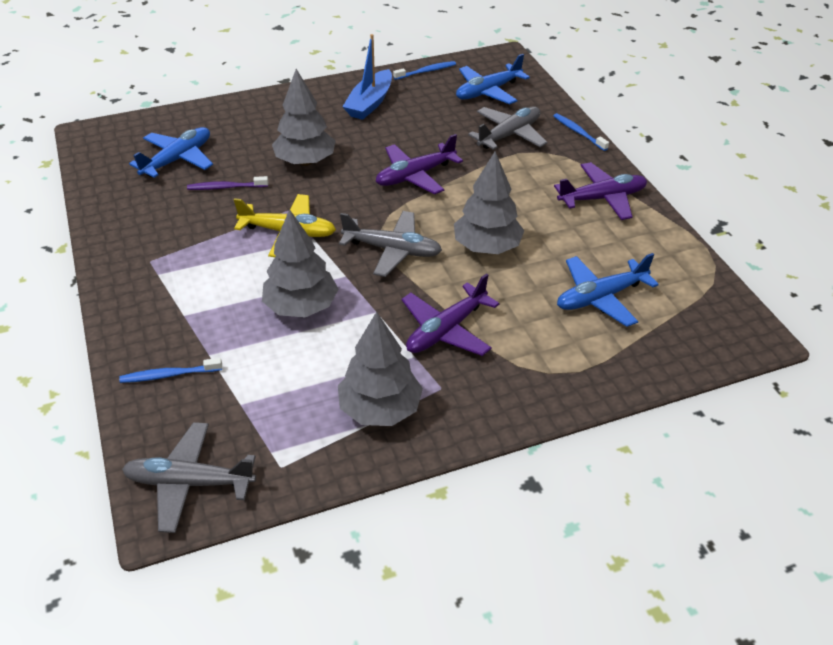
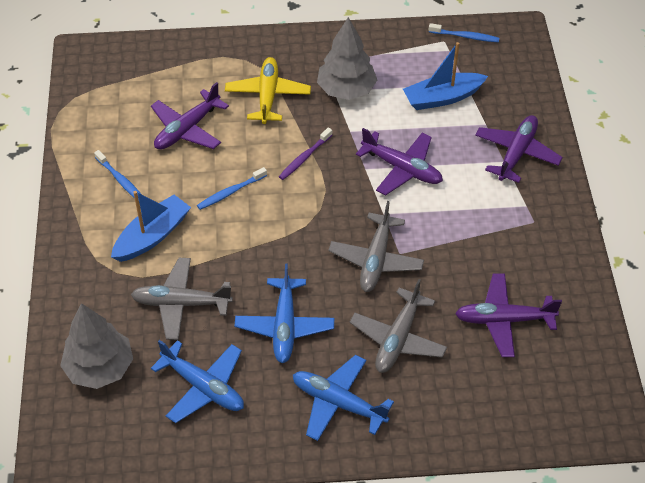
blue boat: 1 -> 2
grey tree: 4 -> 2
purple plane: 3 -> 4

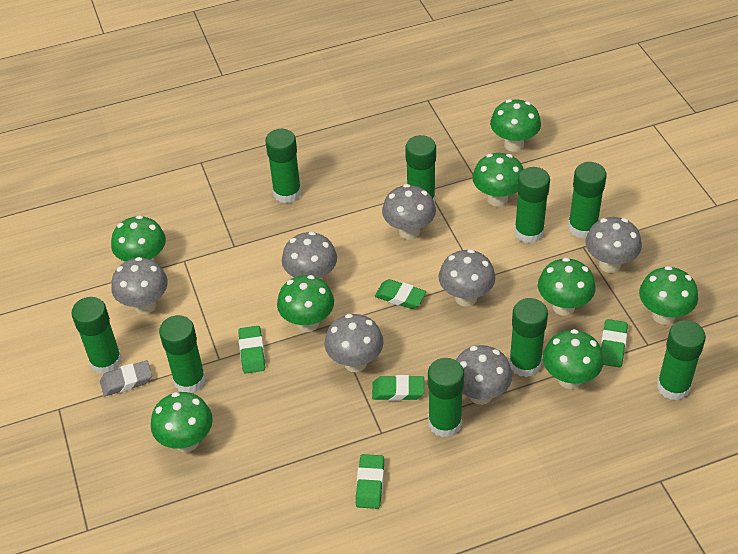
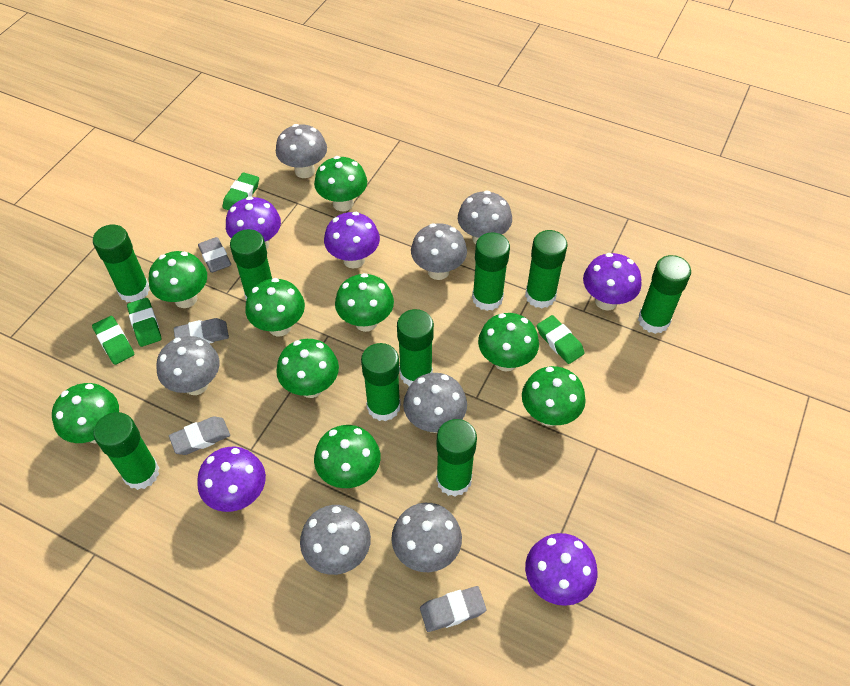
green eraser: 5 -> 4
green mushroom: 8 -> 9
grey eraser: 1 -> 4
purple mushroom: 0 -> 5

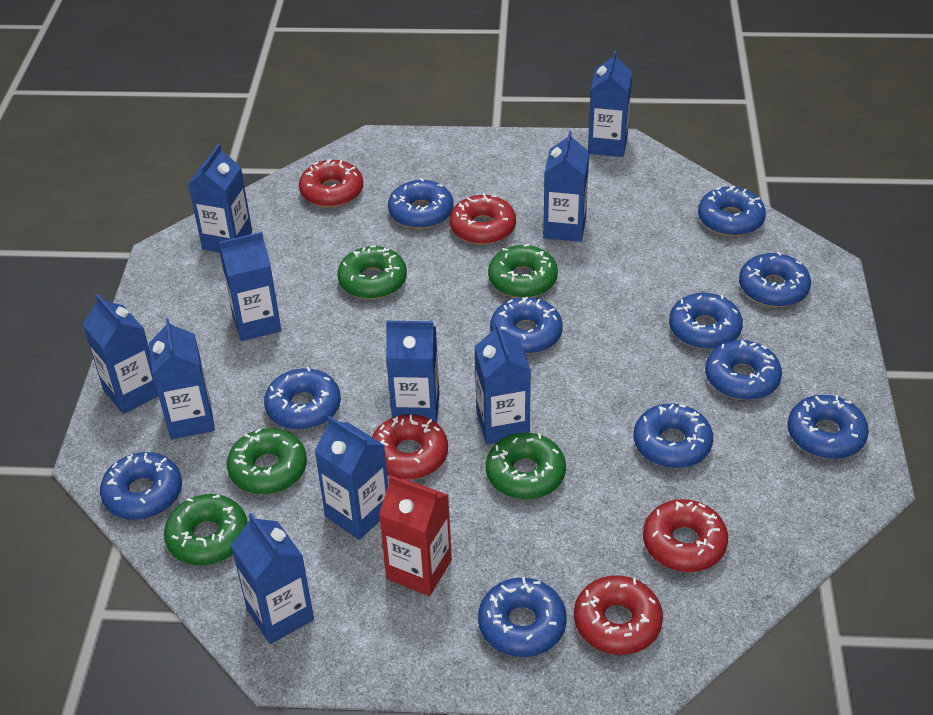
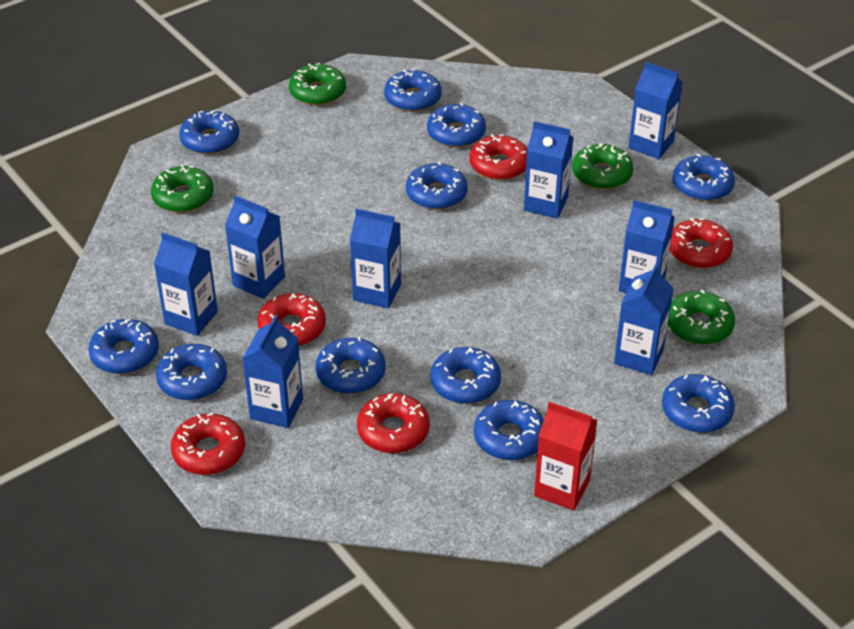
blue carton: 10 -> 8
green donut: 5 -> 4

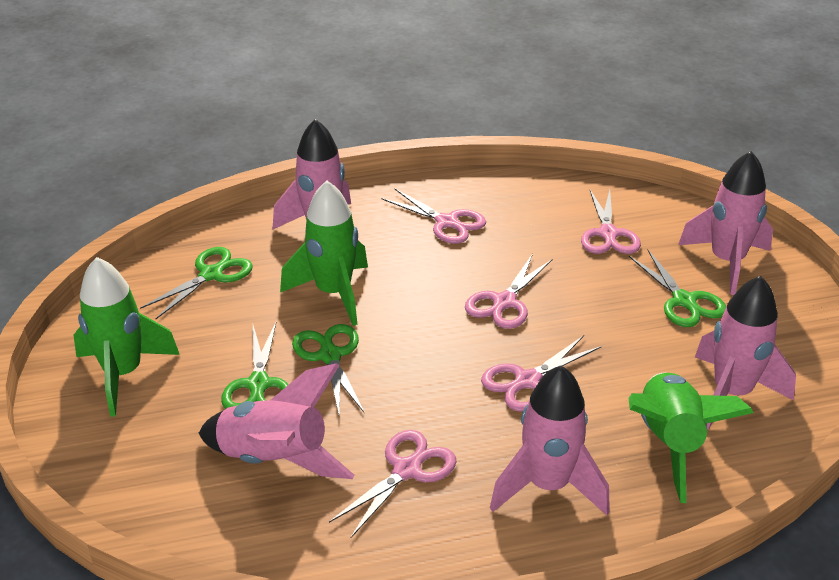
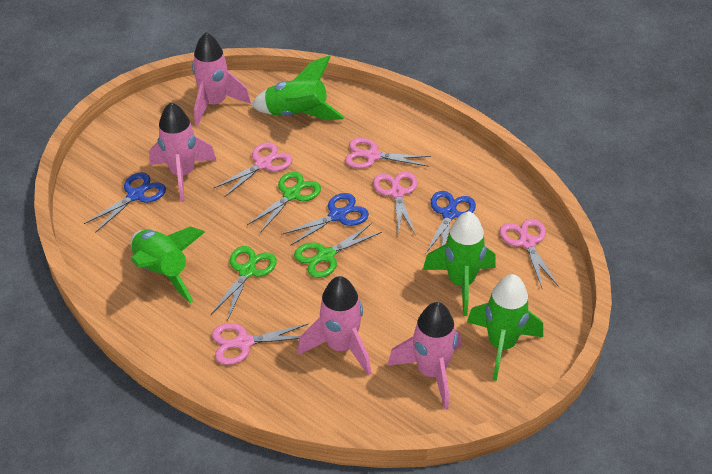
blue scissors: 0 -> 3
green rocket: 3 -> 4
green scissors: 4 -> 3
pink rocket: 5 -> 4

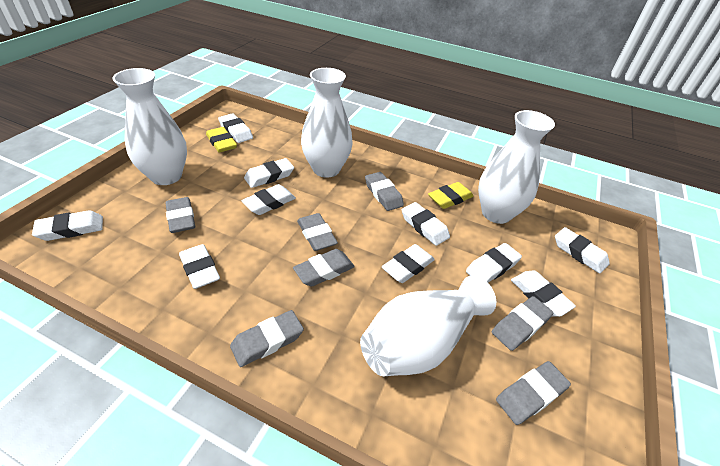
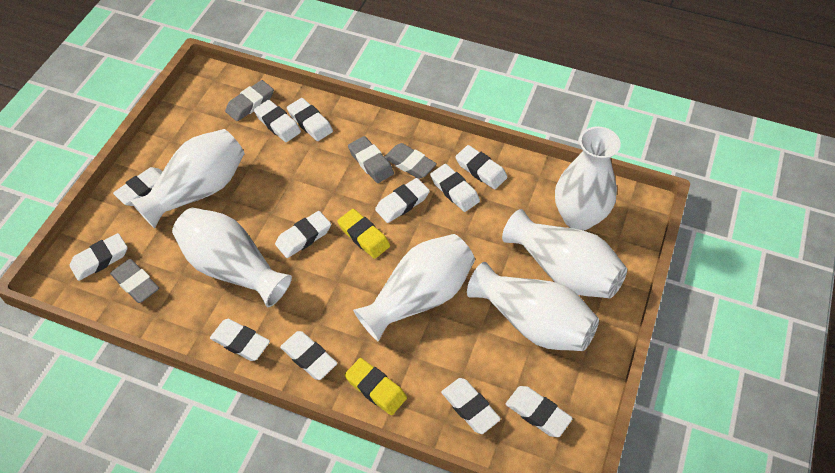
grey eraser: 7 -> 4
white eraser: 10 -> 12
white vase: 4 -> 6

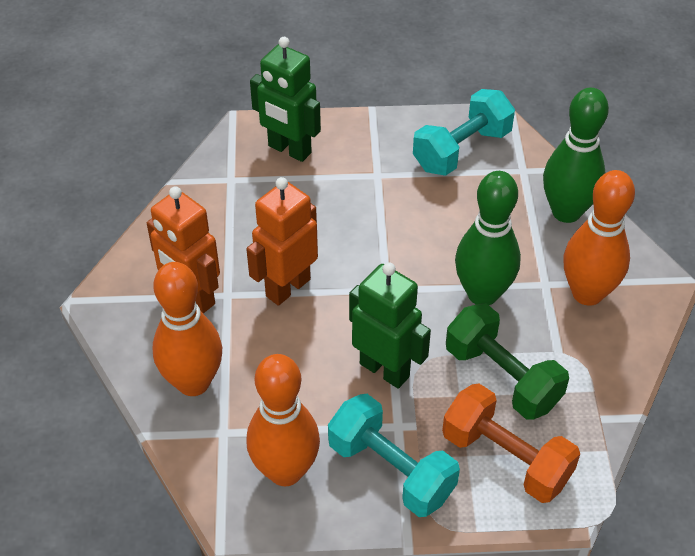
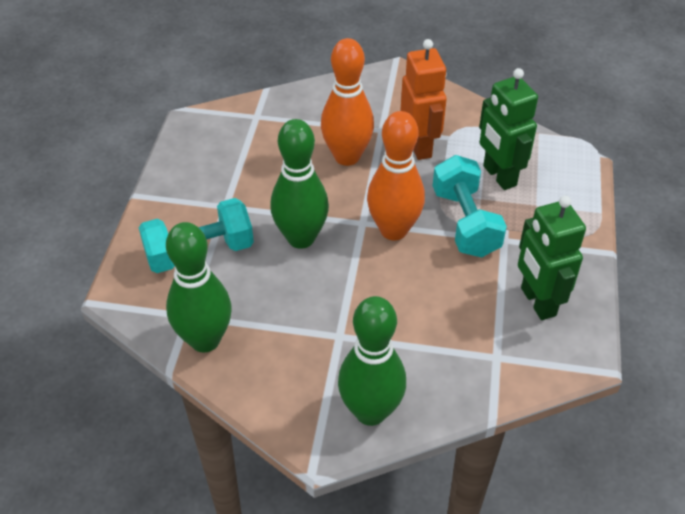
green bowling pin: 2 -> 3
green dumbbell: 1 -> 0
orange bowling pin: 3 -> 2
orange dumbbell: 1 -> 0
orange robot: 2 -> 1

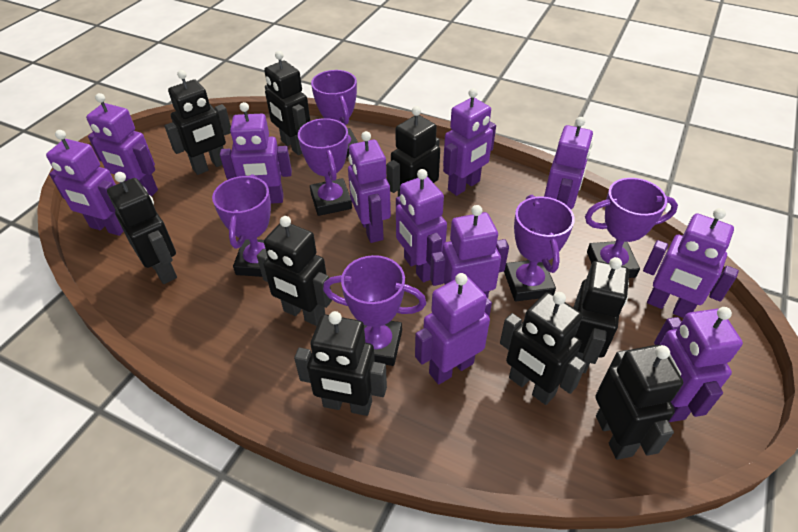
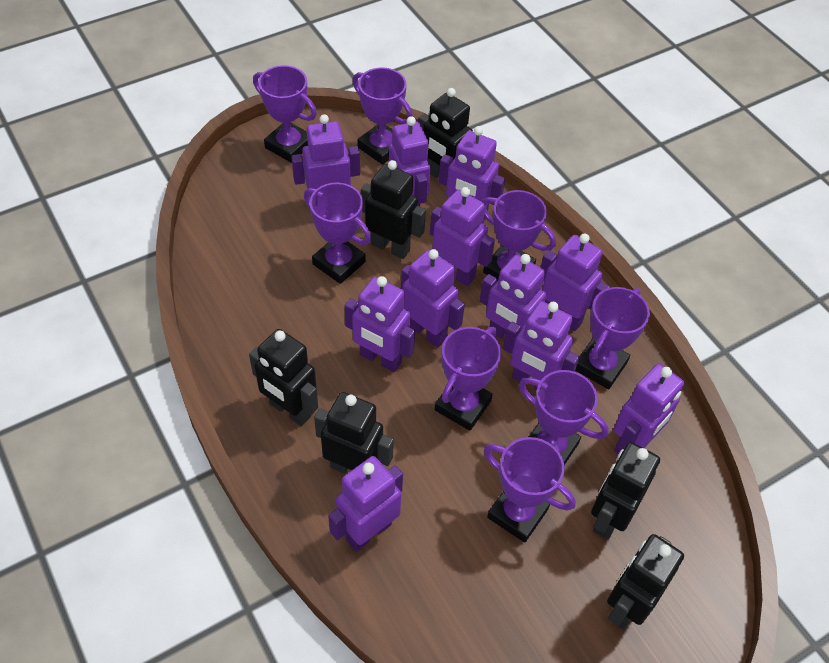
black robot: 9 -> 6
purple trophy: 6 -> 8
+--
### Work to be completed
Set down the entries shown above once more, exactly as they read, but without pictures.

### Written answer
blue boat: 1 -> 2
grey tree: 4 -> 2
purple plane: 3 -> 4

green eraser: 5 -> 4
green mushroom: 8 -> 9
grey eraser: 1 -> 4
purple mushroom: 0 -> 5

blue carton: 10 -> 8
green donut: 5 -> 4

blue scissors: 0 -> 3
green rocket: 3 -> 4
green scissors: 4 -> 3
pink rocket: 5 -> 4

grey eraser: 7 -> 4
white eraser: 10 -> 12
white vase: 4 -> 6

green bowling pin: 2 -> 3
green dumbbell: 1 -> 0
orange bowling pin: 3 -> 2
orange dumbbell: 1 -> 0
orange robot: 2 -> 1

black robot: 9 -> 6
purple trophy: 6 -> 8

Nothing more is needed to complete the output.